⟨
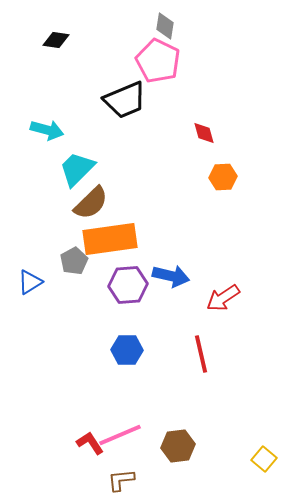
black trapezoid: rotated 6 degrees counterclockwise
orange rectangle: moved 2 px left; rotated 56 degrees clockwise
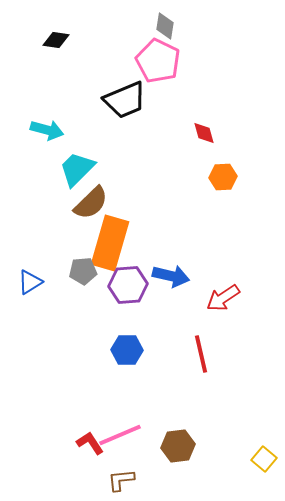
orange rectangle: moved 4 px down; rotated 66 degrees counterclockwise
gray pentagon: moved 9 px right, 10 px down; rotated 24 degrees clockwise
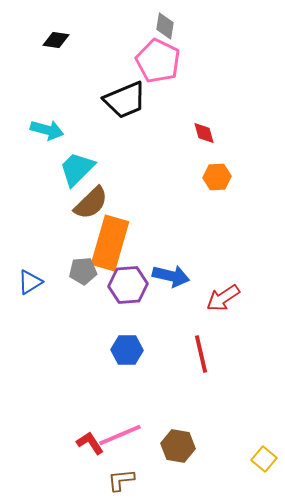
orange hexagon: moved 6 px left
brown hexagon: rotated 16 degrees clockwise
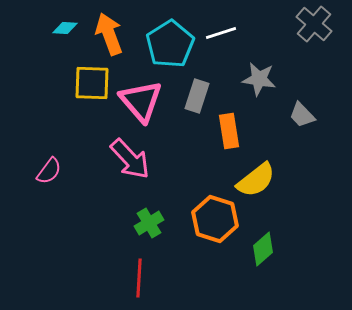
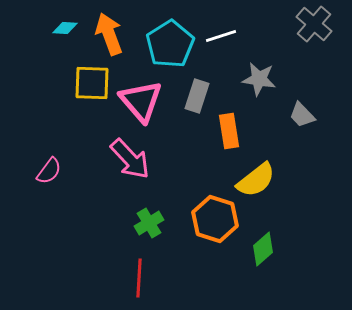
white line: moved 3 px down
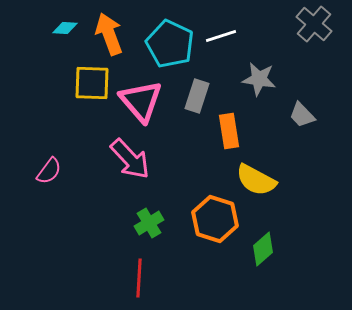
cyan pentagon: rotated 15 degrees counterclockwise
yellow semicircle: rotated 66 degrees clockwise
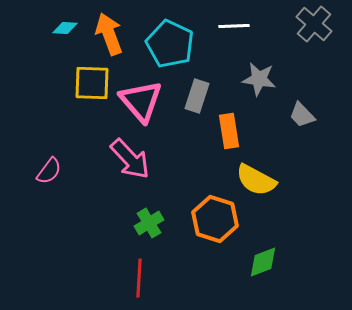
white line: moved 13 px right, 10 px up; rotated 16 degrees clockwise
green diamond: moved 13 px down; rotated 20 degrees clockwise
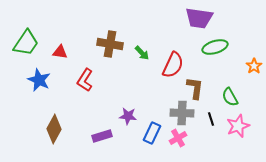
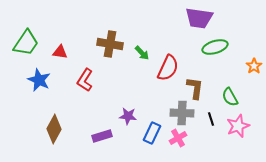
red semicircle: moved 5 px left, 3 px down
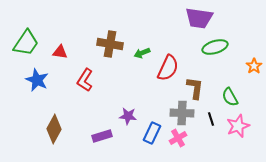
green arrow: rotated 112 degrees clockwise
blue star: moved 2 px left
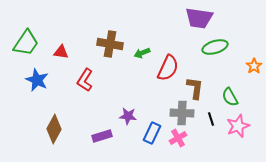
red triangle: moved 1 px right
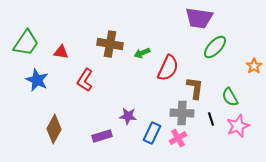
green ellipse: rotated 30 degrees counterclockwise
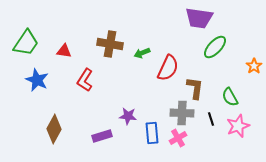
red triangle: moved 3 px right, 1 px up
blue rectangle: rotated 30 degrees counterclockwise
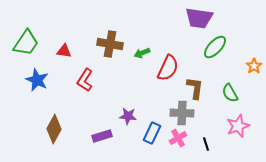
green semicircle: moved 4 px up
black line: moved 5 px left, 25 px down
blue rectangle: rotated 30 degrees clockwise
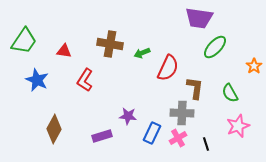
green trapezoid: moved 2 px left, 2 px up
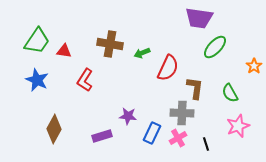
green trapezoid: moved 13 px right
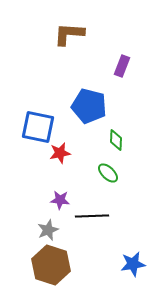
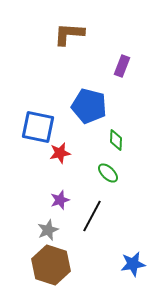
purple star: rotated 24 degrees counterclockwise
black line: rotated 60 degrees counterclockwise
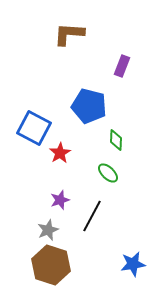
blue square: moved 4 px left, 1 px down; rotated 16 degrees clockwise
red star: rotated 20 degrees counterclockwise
⟩
How many lines in the items above contain the string "black", matching case exactly? Give only the number.

3